## WRITTEN PROBLEM
Copy the rows from the start through the line containing "2: (1328, 606)", swapping "top-left" for "upper-left" and keeping everything else the same; give only those rows.
* * * * * * * * *
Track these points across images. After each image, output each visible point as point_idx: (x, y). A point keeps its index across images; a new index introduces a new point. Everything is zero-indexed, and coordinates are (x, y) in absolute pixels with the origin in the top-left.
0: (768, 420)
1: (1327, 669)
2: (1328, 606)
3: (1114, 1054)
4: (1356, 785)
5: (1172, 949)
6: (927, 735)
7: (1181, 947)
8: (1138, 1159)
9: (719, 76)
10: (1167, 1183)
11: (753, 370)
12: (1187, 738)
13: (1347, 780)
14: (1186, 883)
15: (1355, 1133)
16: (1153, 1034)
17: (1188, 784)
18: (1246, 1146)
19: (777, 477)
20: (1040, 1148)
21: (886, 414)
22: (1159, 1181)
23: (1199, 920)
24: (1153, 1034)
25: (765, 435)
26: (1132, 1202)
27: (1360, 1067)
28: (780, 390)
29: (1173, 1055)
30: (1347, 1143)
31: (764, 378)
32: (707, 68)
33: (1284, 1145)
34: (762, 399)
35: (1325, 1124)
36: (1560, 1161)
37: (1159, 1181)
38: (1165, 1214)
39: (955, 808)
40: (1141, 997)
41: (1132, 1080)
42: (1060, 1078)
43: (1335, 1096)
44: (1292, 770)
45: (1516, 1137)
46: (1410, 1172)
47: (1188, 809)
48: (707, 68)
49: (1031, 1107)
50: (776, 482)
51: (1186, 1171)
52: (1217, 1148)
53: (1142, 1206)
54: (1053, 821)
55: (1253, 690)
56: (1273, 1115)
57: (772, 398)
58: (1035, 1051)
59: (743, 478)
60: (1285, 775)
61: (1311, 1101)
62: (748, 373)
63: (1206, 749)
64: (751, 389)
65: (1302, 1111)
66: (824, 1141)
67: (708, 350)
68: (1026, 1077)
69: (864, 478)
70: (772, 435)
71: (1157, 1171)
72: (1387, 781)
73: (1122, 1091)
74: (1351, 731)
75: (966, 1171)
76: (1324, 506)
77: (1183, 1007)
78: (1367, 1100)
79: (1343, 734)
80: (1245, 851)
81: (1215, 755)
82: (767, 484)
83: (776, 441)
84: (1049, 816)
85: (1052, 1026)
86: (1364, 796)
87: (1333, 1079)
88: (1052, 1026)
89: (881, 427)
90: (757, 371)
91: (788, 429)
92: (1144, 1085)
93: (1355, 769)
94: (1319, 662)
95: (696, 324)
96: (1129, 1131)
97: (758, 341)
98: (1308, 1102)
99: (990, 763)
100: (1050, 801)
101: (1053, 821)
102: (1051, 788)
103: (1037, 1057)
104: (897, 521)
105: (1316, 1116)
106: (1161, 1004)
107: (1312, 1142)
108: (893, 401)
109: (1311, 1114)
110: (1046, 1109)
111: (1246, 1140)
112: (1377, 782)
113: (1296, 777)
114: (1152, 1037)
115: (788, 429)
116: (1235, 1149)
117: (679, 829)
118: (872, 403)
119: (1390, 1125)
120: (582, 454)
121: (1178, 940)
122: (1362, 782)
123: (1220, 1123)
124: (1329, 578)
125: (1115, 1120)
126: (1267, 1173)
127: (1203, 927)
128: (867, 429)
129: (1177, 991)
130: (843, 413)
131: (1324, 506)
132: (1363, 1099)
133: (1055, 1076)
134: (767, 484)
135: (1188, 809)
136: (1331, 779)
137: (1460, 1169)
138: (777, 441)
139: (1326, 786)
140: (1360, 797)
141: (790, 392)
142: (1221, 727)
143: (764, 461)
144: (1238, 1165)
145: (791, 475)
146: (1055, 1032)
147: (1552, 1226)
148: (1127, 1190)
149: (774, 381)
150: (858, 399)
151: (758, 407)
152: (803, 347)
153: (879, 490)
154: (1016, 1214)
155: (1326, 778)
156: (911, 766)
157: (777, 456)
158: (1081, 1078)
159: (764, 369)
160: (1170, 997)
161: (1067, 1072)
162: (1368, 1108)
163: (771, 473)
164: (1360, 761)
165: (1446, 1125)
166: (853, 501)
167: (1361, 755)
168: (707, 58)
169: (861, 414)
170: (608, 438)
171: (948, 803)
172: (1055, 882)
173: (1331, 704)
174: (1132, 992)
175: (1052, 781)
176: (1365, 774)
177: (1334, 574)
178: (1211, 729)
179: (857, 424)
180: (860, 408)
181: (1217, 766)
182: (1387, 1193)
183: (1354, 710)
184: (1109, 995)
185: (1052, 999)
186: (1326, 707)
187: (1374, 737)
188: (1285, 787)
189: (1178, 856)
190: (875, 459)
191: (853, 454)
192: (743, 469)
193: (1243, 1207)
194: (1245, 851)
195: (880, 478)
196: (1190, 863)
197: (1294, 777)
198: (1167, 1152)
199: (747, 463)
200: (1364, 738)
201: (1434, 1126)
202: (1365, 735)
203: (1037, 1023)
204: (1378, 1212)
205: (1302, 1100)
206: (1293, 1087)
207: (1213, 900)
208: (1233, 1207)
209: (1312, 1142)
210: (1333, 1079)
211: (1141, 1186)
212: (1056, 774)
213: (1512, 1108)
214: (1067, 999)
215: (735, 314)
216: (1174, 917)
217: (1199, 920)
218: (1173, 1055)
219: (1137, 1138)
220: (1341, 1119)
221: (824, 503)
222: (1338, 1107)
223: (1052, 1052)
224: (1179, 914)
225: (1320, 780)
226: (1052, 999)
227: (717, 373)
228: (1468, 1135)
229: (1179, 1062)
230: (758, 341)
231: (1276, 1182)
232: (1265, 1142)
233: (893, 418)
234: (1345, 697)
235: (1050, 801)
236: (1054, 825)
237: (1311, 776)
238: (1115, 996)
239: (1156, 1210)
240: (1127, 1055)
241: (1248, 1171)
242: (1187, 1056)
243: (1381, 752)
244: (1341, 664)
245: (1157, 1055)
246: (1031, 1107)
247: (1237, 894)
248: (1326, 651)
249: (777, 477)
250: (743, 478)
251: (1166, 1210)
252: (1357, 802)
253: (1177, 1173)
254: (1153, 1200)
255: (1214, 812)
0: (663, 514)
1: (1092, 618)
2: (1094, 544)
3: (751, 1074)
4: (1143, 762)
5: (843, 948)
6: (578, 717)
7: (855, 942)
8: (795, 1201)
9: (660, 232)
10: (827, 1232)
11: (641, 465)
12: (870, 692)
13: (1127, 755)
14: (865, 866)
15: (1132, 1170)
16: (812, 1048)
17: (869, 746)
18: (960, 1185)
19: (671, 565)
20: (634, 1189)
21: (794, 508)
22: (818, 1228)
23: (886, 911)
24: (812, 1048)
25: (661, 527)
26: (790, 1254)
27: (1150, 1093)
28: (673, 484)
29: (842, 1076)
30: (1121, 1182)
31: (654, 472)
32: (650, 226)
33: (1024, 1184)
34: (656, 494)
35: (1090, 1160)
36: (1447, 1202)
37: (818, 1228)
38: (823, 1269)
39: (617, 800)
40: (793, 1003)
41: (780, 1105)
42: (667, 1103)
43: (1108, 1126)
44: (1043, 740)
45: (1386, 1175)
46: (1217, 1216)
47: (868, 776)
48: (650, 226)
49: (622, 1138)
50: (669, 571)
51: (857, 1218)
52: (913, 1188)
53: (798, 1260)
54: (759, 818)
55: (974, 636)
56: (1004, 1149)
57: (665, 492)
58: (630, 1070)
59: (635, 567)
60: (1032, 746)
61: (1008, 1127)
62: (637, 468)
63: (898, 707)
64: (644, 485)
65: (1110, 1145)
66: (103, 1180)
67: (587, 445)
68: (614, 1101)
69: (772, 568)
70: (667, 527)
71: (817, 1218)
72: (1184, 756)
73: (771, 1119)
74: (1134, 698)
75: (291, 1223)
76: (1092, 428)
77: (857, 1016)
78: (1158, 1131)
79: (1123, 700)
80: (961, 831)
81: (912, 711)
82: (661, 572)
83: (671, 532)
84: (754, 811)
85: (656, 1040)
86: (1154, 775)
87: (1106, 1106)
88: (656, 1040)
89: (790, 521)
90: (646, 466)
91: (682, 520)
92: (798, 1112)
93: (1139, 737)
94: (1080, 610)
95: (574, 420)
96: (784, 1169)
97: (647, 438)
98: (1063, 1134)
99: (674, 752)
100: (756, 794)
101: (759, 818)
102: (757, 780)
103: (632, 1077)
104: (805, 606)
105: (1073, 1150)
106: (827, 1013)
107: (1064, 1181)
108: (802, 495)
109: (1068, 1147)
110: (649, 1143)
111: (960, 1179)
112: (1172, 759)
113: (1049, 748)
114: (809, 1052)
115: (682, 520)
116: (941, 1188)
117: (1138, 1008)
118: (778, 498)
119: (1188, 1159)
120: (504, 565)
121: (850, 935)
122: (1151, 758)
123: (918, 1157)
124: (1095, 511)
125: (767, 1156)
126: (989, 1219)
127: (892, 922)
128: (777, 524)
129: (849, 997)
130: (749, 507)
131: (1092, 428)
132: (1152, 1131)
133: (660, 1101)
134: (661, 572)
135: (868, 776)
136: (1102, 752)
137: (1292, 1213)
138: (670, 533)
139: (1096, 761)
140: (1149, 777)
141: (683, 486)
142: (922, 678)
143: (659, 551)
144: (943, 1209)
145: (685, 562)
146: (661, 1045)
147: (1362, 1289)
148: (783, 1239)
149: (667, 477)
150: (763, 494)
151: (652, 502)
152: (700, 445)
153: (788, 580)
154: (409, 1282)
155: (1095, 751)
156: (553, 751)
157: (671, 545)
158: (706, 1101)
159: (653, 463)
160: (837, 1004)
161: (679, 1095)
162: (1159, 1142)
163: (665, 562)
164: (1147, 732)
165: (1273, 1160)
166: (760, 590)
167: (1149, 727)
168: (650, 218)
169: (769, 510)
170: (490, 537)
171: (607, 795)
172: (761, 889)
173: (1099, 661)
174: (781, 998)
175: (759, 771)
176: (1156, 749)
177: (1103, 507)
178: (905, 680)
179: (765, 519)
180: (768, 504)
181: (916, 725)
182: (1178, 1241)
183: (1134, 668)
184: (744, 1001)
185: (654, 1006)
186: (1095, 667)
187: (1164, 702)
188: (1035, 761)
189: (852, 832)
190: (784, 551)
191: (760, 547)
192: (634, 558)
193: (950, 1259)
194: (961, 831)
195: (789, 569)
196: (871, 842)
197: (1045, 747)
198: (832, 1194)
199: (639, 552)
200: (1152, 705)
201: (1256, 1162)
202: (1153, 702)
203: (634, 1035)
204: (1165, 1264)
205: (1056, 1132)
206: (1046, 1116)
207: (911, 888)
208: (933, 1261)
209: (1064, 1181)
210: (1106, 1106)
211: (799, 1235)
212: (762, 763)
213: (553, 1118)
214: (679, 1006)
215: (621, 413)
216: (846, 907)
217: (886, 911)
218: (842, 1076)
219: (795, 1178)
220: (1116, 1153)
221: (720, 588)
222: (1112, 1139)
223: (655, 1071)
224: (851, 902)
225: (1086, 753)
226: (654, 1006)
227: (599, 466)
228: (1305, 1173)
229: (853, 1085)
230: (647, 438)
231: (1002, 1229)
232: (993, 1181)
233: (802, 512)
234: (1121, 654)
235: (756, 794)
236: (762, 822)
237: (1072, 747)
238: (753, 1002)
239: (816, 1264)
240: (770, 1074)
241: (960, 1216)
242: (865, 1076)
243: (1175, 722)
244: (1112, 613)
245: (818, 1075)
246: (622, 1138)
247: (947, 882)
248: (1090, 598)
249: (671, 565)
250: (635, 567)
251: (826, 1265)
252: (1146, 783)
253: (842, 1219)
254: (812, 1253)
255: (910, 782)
* * * * * * * * *
## FULL SOLUTION
Track these points across images. After each image, output each visible point as point_idx: (x, y). A point keeps its index across images; a new index introduces a new point. Everything is zero-indexed, and coordinates are (x, y) in absolute pixels with the origin in the upper-left.
0: (768, 420)
1: (1327, 669)
2: (1328, 606)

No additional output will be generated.